_Goal of the exercise:_
Beneath this line are the data; copy exactly the part of them that opens with the line containing "(353, 309) = (548, 324): black" and closes with the line containing "camera: 30 degrees left, 20 degrees down", and only that part.

_Entries supplied:_
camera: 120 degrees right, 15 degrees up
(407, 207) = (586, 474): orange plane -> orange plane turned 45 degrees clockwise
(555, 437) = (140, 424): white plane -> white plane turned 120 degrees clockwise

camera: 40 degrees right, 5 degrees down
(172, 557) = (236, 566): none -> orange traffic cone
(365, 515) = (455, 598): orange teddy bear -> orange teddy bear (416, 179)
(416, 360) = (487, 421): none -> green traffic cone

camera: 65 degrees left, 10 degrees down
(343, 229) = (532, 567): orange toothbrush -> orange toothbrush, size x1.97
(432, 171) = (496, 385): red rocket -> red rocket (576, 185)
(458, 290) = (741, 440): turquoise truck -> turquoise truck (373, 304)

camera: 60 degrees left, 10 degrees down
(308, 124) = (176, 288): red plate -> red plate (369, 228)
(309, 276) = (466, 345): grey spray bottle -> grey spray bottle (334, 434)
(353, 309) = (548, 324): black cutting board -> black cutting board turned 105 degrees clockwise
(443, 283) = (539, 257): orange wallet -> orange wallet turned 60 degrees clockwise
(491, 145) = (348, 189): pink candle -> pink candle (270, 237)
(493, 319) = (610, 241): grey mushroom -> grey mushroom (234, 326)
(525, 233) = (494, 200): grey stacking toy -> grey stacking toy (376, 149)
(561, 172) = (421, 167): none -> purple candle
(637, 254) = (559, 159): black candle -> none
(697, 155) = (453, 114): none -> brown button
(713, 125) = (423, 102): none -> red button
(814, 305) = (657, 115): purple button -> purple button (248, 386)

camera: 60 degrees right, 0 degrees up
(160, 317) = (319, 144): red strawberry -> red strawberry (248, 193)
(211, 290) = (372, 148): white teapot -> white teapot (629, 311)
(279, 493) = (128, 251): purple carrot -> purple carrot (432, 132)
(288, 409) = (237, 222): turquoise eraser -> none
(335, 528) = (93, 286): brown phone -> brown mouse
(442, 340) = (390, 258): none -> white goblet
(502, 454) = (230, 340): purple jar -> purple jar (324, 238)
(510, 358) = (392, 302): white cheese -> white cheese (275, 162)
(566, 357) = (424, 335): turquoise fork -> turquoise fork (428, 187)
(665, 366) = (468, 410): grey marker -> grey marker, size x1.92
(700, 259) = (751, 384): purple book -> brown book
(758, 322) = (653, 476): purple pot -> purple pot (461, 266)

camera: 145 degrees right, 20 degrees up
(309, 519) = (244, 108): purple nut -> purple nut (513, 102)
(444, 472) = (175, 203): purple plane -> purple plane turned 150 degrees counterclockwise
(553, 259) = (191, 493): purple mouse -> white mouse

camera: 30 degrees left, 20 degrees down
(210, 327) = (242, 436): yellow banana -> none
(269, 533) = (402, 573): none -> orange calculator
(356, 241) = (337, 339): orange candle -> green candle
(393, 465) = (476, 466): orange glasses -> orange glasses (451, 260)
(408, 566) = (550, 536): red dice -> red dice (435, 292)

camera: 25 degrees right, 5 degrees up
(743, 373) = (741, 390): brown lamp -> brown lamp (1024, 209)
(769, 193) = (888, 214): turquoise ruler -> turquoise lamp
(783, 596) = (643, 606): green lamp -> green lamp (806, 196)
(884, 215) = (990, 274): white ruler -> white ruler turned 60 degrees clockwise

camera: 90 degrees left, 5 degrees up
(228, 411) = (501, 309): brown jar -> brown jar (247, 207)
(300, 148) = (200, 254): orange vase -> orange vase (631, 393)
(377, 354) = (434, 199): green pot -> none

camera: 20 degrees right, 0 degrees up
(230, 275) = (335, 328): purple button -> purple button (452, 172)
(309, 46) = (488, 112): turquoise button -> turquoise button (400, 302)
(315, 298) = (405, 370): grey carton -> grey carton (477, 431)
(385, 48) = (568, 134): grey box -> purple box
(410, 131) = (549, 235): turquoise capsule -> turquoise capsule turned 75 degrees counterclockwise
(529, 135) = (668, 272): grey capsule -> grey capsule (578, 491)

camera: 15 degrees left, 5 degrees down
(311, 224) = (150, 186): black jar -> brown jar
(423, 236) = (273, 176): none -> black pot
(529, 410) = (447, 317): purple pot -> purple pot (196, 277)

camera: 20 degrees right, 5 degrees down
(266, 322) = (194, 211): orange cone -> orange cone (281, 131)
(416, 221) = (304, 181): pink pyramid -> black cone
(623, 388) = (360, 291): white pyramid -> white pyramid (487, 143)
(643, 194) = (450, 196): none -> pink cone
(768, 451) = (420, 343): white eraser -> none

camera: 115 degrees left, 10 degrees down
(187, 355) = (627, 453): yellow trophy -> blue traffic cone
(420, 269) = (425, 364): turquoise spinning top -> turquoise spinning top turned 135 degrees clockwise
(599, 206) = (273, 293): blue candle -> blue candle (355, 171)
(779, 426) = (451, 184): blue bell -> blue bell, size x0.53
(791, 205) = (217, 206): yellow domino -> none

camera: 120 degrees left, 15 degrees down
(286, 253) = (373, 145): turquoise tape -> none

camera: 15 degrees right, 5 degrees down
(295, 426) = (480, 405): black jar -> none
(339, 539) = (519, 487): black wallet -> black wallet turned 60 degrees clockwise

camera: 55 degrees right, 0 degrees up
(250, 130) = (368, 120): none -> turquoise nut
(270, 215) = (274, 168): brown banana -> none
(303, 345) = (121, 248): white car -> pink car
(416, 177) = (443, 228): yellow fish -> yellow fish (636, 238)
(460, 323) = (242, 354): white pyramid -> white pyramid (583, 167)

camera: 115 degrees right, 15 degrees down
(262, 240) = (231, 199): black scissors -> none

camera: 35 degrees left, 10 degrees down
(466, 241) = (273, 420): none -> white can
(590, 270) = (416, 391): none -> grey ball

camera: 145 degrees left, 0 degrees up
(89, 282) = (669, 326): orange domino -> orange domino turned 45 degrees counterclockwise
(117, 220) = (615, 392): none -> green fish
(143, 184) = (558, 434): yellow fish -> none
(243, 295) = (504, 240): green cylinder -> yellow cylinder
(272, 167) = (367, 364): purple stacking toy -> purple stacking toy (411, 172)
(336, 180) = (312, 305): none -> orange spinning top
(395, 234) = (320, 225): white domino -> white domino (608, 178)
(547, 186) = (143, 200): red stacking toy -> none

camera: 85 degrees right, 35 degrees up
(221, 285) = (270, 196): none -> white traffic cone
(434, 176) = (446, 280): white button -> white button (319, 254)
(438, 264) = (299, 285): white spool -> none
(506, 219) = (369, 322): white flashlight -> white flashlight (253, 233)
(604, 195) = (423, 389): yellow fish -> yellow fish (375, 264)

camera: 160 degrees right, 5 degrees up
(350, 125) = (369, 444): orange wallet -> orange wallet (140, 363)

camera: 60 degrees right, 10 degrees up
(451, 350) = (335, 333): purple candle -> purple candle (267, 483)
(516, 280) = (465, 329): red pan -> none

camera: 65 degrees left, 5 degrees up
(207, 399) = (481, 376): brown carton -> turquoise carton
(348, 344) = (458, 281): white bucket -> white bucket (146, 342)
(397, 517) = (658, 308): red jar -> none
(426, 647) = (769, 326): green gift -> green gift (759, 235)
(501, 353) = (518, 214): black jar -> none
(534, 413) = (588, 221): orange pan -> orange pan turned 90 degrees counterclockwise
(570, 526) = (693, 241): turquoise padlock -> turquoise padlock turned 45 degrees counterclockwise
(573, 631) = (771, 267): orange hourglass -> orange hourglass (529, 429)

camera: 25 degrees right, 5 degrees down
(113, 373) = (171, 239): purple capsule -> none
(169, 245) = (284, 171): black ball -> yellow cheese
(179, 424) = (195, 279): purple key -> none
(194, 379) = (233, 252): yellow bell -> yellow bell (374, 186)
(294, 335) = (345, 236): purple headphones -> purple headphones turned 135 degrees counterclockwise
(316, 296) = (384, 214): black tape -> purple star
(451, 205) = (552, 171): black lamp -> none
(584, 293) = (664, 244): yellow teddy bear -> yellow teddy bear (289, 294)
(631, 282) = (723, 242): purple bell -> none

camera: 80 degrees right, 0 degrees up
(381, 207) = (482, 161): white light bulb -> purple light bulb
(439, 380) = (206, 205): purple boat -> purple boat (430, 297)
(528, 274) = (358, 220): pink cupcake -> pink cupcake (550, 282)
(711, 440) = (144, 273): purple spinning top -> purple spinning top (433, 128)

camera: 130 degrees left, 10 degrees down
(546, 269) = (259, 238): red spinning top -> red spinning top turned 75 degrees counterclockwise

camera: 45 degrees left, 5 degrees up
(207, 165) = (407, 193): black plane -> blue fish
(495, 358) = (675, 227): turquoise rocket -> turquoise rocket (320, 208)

_The answer:_
(353, 309) = (548, 324): black cutting board -> black cutting board turned 105 degrees clockwise
(443, 283) = (539, 257): orange wallet -> orange wallet turned 60 degrees clockwise
(491, 145) = (348, 189): pink candle -> pink candle (270, 237)
(493, 319) = (610, 241): grey mushroom -> grey mushroom (234, 326)
(525, 233) = (494, 200): grey stacking toy -> grey stacking toy (376, 149)
(561, 172) = (421, 167): none -> purple candle
(637, 254) = (559, 159): black candle -> none
(697, 155) = (453, 114): none -> brown button
(713, 125) = (423, 102): none -> red button
(814, 305) = (657, 115): purple button -> purple button (248, 386)

camera: 60 degrees right, 0 degrees up
(160, 317) = (319, 144): red strawberry -> red strawberry (248, 193)
(211, 290) = (372, 148): white teapot -> white teapot (629, 311)
(279, 493) = (128, 251): purple carrot -> purple carrot (432, 132)
(288, 409) = (237, 222): turquoise eraser -> none
(335, 528) = (93, 286): brown phone -> brown mouse
(442, 340) = (390, 258): none -> white goblet
(502, 454) = (230, 340): purple jar -> purple jar (324, 238)
(510, 358) = (392, 302): white cheese -> white cheese (275, 162)
(566, 357) = (424, 335): turquoise fork -> turquoise fork (428, 187)
(665, 366) = (468, 410): grey marker -> grey marker, size x1.92
(700, 259) = (751, 384): purple book -> brown book
(758, 322) = (653, 476): purple pot -> purple pot (461, 266)

camera: 145 degrees right, 20 degrees up
(309, 519) = (244, 108): purple nut -> purple nut (513, 102)
(444, 472) = (175, 203): purple plane -> purple plane turned 150 degrees counterclockwise
(553, 259) = (191, 493): purple mouse -> white mouse

camera: 30 degrees left, 20 degrees down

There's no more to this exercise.